*** Input records Section Begins ***
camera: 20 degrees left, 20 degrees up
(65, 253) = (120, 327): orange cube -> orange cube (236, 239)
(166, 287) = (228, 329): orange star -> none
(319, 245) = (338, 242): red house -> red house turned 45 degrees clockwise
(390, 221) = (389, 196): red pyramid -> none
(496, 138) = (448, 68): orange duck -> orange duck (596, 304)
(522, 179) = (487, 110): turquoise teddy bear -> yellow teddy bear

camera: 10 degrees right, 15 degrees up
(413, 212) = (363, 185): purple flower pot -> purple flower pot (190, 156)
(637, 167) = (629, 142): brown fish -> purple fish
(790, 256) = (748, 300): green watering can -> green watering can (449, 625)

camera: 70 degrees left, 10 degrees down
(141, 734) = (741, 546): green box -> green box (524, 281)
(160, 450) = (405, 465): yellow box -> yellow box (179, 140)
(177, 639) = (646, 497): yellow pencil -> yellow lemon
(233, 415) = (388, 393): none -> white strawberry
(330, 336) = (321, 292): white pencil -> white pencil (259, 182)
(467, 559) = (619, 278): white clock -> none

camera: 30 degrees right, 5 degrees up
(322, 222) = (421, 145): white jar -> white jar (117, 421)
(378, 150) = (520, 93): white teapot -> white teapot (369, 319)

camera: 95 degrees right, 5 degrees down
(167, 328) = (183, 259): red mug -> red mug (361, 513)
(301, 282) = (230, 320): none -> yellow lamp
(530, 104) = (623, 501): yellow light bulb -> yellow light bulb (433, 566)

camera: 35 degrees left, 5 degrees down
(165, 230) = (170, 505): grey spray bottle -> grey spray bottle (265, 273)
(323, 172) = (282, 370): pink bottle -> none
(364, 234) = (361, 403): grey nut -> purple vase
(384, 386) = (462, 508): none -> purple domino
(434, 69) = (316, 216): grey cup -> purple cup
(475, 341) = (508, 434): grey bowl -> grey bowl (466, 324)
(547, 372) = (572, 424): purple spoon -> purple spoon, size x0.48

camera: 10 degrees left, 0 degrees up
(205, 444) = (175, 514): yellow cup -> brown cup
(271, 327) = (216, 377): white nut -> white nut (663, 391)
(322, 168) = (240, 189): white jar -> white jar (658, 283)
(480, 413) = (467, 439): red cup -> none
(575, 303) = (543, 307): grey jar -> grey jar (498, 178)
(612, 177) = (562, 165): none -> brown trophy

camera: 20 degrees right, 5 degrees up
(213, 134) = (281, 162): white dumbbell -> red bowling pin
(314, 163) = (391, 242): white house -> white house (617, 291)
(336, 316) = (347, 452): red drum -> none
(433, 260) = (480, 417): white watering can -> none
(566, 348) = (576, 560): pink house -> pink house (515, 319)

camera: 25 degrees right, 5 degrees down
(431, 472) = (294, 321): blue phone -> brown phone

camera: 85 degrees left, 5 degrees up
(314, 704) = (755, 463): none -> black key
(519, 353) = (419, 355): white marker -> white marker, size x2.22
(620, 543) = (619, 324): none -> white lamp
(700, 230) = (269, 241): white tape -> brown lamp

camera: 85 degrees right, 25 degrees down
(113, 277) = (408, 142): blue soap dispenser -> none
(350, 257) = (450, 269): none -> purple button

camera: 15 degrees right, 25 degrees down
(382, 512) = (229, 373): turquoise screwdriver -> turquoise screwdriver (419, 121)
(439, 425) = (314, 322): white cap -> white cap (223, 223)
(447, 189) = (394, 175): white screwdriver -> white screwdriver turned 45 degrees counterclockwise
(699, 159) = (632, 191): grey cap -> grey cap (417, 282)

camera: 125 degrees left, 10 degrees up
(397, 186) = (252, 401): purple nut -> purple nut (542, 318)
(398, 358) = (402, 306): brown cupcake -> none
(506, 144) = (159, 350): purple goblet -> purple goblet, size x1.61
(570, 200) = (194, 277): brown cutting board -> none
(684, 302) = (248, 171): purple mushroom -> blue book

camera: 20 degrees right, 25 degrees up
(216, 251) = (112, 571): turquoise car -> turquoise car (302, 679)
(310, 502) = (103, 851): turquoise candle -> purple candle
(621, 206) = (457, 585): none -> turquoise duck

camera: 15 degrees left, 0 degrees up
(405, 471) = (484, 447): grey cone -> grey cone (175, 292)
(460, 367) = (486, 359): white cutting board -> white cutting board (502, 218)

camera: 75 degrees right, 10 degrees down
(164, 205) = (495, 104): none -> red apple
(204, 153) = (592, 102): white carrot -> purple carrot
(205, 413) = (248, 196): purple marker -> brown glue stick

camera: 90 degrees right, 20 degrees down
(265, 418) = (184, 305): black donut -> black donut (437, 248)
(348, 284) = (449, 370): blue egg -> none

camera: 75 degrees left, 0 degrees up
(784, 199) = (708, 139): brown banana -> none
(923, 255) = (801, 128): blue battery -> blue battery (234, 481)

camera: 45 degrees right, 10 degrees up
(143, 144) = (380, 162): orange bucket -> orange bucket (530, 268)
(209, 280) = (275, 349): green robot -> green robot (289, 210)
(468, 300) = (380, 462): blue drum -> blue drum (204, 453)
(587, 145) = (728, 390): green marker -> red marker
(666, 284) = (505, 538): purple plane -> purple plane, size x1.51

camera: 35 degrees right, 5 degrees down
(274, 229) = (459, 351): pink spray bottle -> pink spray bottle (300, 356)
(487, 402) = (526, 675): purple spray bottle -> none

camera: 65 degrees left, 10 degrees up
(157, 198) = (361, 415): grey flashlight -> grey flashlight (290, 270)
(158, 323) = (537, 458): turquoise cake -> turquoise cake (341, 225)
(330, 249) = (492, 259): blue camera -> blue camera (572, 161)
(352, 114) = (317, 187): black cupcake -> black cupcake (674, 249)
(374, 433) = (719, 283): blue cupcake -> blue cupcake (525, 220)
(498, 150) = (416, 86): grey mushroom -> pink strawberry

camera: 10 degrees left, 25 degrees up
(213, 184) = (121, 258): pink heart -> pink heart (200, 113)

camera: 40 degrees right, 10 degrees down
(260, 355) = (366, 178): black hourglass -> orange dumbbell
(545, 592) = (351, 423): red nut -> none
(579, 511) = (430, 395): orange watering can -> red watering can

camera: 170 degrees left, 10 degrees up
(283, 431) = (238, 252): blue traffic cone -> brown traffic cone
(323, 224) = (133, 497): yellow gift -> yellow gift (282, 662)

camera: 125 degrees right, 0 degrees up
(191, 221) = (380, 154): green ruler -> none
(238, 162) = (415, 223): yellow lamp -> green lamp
*** Input records Section Ends ***
What needs to be done: Print the data in full, with each line exactly as given.

Solution for this problem:
camera: 20 degrees left, 20 degrees up
(65, 253) = (120, 327): orange cube -> orange cube (236, 239)
(166, 287) = (228, 329): orange star -> none
(319, 245) = (338, 242): red house -> red house turned 45 degrees clockwise
(390, 221) = (389, 196): red pyramid -> none
(496, 138) = (448, 68): orange duck -> orange duck (596, 304)
(522, 179) = (487, 110): turquoise teddy bear -> yellow teddy bear

camera: 10 degrees right, 15 degrees up
(413, 212) = (363, 185): purple flower pot -> purple flower pot (190, 156)
(637, 167) = (629, 142): brown fish -> purple fish
(790, 256) = (748, 300): green watering can -> green watering can (449, 625)

camera: 70 degrees left, 10 degrees down
(141, 734) = (741, 546): green box -> green box (524, 281)
(160, 450) = (405, 465): yellow box -> yellow box (179, 140)
(177, 639) = (646, 497): yellow pencil -> yellow lemon
(233, 415) = (388, 393): none -> white strawberry
(330, 336) = (321, 292): white pencil -> white pencil (259, 182)
(467, 559) = (619, 278): white clock -> none

camera: 30 degrees right, 5 degrees up
(322, 222) = (421, 145): white jar -> white jar (117, 421)
(378, 150) = (520, 93): white teapot -> white teapot (369, 319)

camera: 95 degrees right, 5 degrees down
(167, 328) = (183, 259): red mug -> red mug (361, 513)
(301, 282) = (230, 320): none -> yellow lamp
(530, 104) = (623, 501): yellow light bulb -> yellow light bulb (433, 566)

camera: 35 degrees left, 5 degrees down
(165, 230) = (170, 505): grey spray bottle -> grey spray bottle (265, 273)
(323, 172) = (282, 370): pink bottle -> none
(364, 234) = (361, 403): grey nut -> purple vase
(384, 386) = (462, 508): none -> purple domino
(434, 69) = (316, 216): grey cup -> purple cup
(475, 341) = (508, 434): grey bowl -> grey bowl (466, 324)
(547, 372) = (572, 424): purple spoon -> purple spoon, size x0.48

camera: 10 degrees left, 0 degrees up
(205, 444) = (175, 514): yellow cup -> brown cup
(271, 327) = (216, 377): white nut -> white nut (663, 391)
(322, 168) = (240, 189): white jar -> white jar (658, 283)
(480, 413) = (467, 439): red cup -> none
(575, 303) = (543, 307): grey jar -> grey jar (498, 178)
(612, 177) = (562, 165): none -> brown trophy

camera: 20 degrees right, 5 degrees up
(213, 134) = (281, 162): white dumbbell -> red bowling pin
(314, 163) = (391, 242): white house -> white house (617, 291)
(336, 316) = (347, 452): red drum -> none
(433, 260) = (480, 417): white watering can -> none
(566, 348) = (576, 560): pink house -> pink house (515, 319)

camera: 25 degrees right, 5 degrees down
(431, 472) = (294, 321): blue phone -> brown phone

camera: 85 degrees left, 5 degrees up
(314, 704) = (755, 463): none -> black key
(519, 353) = (419, 355): white marker -> white marker, size x2.22
(620, 543) = (619, 324): none -> white lamp
(700, 230) = (269, 241): white tape -> brown lamp

camera: 85 degrees right, 25 degrees down
(113, 277) = (408, 142): blue soap dispenser -> none
(350, 257) = (450, 269): none -> purple button

camera: 15 degrees right, 25 degrees down
(382, 512) = (229, 373): turquoise screwdriver -> turquoise screwdriver (419, 121)
(439, 425) = (314, 322): white cap -> white cap (223, 223)
(447, 189) = (394, 175): white screwdriver -> white screwdriver turned 45 degrees counterclockwise
(699, 159) = (632, 191): grey cap -> grey cap (417, 282)

camera: 125 degrees left, 10 degrees up
(397, 186) = (252, 401): purple nut -> purple nut (542, 318)
(398, 358) = (402, 306): brown cupcake -> none
(506, 144) = (159, 350): purple goblet -> purple goblet, size x1.61
(570, 200) = (194, 277): brown cutting board -> none
(684, 302) = (248, 171): purple mushroom -> blue book

camera: 20 degrees right, 25 degrees up
(216, 251) = (112, 571): turquoise car -> turquoise car (302, 679)
(310, 502) = (103, 851): turquoise candle -> purple candle
(621, 206) = (457, 585): none -> turquoise duck

camera: 15 degrees left, 0 degrees up
(405, 471) = (484, 447): grey cone -> grey cone (175, 292)
(460, 367) = (486, 359): white cutting board -> white cutting board (502, 218)

camera: 75 degrees right, 10 degrees down
(164, 205) = (495, 104): none -> red apple
(204, 153) = (592, 102): white carrot -> purple carrot
(205, 413) = (248, 196): purple marker -> brown glue stick

camera: 90 degrees right, 20 degrees down
(265, 418) = (184, 305): black donut -> black donut (437, 248)
(348, 284) = (449, 370): blue egg -> none

camera: 75 degrees left, 0 degrees up
(784, 199) = (708, 139): brown banana -> none
(923, 255) = (801, 128): blue battery -> blue battery (234, 481)

camera: 45 degrees right, 10 degrees up
(143, 144) = (380, 162): orange bucket -> orange bucket (530, 268)
(209, 280) = (275, 349): green robot -> green robot (289, 210)
(468, 300) = (380, 462): blue drum -> blue drum (204, 453)
(587, 145) = (728, 390): green marker -> red marker
(666, 284) = (505, 538): purple plane -> purple plane, size x1.51

camera: 35 degrees right, 5 degrees down
(274, 229) = (459, 351): pink spray bottle -> pink spray bottle (300, 356)
(487, 402) = (526, 675): purple spray bottle -> none

camera: 65 degrees left, 10 degrees up
(157, 198) = (361, 415): grey flashlight -> grey flashlight (290, 270)
(158, 323) = (537, 458): turquoise cake -> turquoise cake (341, 225)
(330, 249) = (492, 259): blue camera -> blue camera (572, 161)
(352, 114) = (317, 187): black cupcake -> black cupcake (674, 249)
(374, 433) = (719, 283): blue cupcake -> blue cupcake (525, 220)
(498, 150) = (416, 86): grey mushroom -> pink strawberry

camera: 10 degrees left, 25 degrees up
(213, 184) = (121, 258): pink heart -> pink heart (200, 113)

camera: 40 degrees right, 10 degrees down
(260, 355) = (366, 178): black hourglass -> orange dumbbell
(545, 592) = (351, 423): red nut -> none
(579, 511) = (430, 395): orange watering can -> red watering can

camera: 170 degrees left, 10 degrees up
(283, 431) = (238, 252): blue traffic cone -> brown traffic cone
(323, 224) = (133, 497): yellow gift -> yellow gift (282, 662)

camera: 125 degrees right, 0 degrees up
(191, 221) = (380, 154): green ruler -> none
(238, 162) = (415, 223): yellow lamp -> green lamp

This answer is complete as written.